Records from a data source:

+===+

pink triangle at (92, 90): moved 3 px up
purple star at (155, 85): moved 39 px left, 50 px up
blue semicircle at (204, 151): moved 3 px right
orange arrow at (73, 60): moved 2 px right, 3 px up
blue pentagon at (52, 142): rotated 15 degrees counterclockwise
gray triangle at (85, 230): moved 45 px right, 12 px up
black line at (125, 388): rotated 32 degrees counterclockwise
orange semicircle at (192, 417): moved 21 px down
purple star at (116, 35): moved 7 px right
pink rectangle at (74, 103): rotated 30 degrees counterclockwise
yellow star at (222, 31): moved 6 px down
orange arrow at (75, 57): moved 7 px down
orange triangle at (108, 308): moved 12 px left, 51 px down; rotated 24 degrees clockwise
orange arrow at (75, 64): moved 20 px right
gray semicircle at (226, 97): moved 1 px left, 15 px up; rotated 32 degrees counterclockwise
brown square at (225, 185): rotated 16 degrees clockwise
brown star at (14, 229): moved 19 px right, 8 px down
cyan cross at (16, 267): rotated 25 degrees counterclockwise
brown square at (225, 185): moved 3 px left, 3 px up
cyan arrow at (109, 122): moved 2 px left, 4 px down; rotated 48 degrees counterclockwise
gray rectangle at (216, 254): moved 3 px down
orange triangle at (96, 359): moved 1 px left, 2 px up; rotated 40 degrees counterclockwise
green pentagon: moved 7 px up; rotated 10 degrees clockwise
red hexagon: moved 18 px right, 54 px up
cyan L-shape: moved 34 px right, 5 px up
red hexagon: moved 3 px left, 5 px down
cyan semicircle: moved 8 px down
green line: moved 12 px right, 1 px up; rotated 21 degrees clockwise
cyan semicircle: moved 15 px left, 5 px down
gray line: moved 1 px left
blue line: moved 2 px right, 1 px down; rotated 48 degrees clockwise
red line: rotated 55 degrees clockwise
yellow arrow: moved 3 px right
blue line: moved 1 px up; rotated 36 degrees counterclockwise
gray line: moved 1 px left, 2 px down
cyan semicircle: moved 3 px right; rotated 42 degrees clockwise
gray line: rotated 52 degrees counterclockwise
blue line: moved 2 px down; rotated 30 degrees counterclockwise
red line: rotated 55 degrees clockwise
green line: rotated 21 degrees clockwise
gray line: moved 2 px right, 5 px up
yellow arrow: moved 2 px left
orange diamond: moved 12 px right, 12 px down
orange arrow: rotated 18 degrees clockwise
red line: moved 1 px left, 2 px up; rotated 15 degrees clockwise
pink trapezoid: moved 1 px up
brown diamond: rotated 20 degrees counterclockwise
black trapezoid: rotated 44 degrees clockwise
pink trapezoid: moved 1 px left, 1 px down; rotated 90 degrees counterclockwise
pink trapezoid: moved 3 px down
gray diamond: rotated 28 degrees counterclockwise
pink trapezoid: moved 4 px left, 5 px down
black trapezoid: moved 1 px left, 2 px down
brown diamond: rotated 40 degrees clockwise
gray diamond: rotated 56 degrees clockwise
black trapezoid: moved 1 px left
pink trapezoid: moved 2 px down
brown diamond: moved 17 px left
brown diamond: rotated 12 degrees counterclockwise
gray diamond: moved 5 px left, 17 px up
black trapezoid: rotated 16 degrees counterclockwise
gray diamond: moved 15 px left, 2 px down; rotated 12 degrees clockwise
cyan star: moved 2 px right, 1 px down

+===+

- [Exercise prompt]: Copy every line of the listing above word for word.

- [Solution for this problem]:
pink triangle at (92, 90): moved 3 px up
purple star at (155, 85): moved 39 px left, 50 px up
blue semicircle at (204, 151): moved 3 px right
orange arrow at (73, 60): moved 2 px right, 3 px up
blue pentagon at (52, 142): rotated 15 degrees counterclockwise
gray triangle at (85, 230): moved 45 px right, 12 px up
black line at (125, 388): rotated 32 degrees counterclockwise
orange semicircle at (192, 417): moved 21 px down
purple star at (116, 35): moved 7 px right
pink rectangle at (74, 103): rotated 30 degrees counterclockwise
yellow star at (222, 31): moved 6 px down
orange arrow at (75, 57): moved 7 px down
orange triangle at (108, 308): moved 12 px left, 51 px down; rotated 24 degrees clockwise
orange arrow at (75, 64): moved 20 px right
gray semicircle at (226, 97): moved 1 px left, 15 px up; rotated 32 degrees counterclockwise
brown square at (225, 185): rotated 16 degrees clockwise
brown star at (14, 229): moved 19 px right, 8 px down
cyan cross at (16, 267): rotated 25 degrees counterclockwise
brown square at (225, 185): moved 3 px left, 3 px up
cyan arrow at (109, 122): moved 2 px left, 4 px down; rotated 48 degrees counterclockwise
gray rectangle at (216, 254): moved 3 px down
orange triangle at (96, 359): moved 1 px left, 2 px up; rotated 40 degrees counterclockwise
green pentagon: moved 7 px up; rotated 10 degrees clockwise
red hexagon: moved 18 px right, 54 px up
cyan L-shape: moved 34 px right, 5 px up
red hexagon: moved 3 px left, 5 px down
cyan semicircle: moved 8 px down
green line: moved 12 px right, 1 px up; rotated 21 degrees clockwise
cyan semicircle: moved 15 px left, 5 px down
gray line: moved 1 px left
blue line: moved 2 px right, 1 px down; rotated 48 degrees clockwise
red line: rotated 55 degrees clockwise
yellow arrow: moved 3 px right
blue line: moved 1 px up; rotated 36 degrees counterclockwise
gray line: moved 1 px left, 2 px down
cyan semicircle: moved 3 px right; rotated 42 degrees clockwise
gray line: rotated 52 degrees counterclockwise
blue line: moved 2 px down; rotated 30 degrees counterclockwise
red line: rotated 55 degrees clockwise
green line: rotated 21 degrees clockwise
gray line: moved 2 px right, 5 px up
yellow arrow: moved 2 px left
orange diamond: moved 12 px right, 12 px down
orange arrow: rotated 18 degrees clockwise
red line: moved 1 px left, 2 px up; rotated 15 degrees clockwise
pink trapezoid: moved 1 px up
brown diamond: rotated 20 degrees counterclockwise
black trapezoid: rotated 44 degrees clockwise
pink trapezoid: moved 1 px left, 1 px down; rotated 90 degrees counterclockwise
pink trapezoid: moved 3 px down
gray diamond: rotated 28 degrees counterclockwise
pink trapezoid: moved 4 px left, 5 px down
black trapezoid: moved 1 px left, 2 px down
brown diamond: rotated 40 degrees clockwise
gray diamond: rotated 56 degrees clockwise
black trapezoid: moved 1 px left
pink trapezoid: moved 2 px down
brown diamond: moved 17 px left
brown diamond: rotated 12 degrees counterclockwise
gray diamond: moved 5 px left, 17 px up
black trapezoid: rotated 16 degrees counterclockwise
gray diamond: moved 15 px left, 2 px down; rotated 12 degrees clockwise
cyan star: moved 2 px right, 1 px down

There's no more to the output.